TASK INSTRUCTIONS: Locate the string "left" in the records below. Copy every line where it occurs.

Object tracking records:
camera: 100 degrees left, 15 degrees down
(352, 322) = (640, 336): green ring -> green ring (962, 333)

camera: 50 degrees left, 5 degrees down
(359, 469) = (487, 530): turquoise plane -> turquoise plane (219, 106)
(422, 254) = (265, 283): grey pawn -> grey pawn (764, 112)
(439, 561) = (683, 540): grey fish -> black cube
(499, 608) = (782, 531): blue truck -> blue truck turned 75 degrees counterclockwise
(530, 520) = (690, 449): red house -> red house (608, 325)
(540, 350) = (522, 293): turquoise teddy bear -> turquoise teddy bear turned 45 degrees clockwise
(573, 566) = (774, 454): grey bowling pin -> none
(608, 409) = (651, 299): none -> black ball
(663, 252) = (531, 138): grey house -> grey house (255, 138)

RESPONSE BOX:
camera: 100 degrees left, 15 degrees down
camera: 50 degrees left, 5 degrees down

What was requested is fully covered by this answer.